Task details: Note each line where "breast" appears, and copy it.

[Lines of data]
■ ■ ■ ■ ■ ■ ■
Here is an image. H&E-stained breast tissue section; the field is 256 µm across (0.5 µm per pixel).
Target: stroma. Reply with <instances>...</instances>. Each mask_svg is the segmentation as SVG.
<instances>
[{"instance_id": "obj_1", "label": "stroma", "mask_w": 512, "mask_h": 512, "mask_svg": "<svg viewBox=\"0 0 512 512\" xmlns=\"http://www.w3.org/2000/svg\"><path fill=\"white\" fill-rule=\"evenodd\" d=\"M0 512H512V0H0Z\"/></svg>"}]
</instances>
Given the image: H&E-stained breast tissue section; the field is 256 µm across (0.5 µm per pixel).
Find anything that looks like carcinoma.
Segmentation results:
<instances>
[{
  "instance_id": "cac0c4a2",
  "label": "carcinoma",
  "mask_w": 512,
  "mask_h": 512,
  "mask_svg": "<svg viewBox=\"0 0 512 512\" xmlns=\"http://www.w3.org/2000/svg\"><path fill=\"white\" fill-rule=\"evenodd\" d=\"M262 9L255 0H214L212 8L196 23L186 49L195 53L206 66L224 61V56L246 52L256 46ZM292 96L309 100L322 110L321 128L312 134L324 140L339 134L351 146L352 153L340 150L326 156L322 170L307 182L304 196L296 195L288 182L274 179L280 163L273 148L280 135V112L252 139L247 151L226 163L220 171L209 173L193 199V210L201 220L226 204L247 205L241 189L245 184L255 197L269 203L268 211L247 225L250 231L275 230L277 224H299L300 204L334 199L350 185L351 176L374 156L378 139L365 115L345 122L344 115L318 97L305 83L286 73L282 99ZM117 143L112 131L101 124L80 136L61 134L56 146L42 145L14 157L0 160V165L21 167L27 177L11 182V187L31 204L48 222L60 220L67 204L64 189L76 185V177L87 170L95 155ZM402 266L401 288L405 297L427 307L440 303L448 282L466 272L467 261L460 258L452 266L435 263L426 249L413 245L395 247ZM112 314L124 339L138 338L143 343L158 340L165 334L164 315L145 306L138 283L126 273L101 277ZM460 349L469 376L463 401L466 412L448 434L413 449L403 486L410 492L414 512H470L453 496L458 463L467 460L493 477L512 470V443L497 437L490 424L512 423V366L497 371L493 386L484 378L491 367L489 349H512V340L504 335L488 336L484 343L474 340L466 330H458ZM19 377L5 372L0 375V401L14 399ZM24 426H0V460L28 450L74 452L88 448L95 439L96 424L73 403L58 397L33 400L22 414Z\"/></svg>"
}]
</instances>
■ ■ ■ ■ ■ ■ ■
Output for this task:
Here is an image. H&E-stained breast tissue section; the field is 256 µm across (0.5 µm per pixel).
Given the image: H&E-stained breast tissue section; the field is 256 µm across (0.5 µm per pixel).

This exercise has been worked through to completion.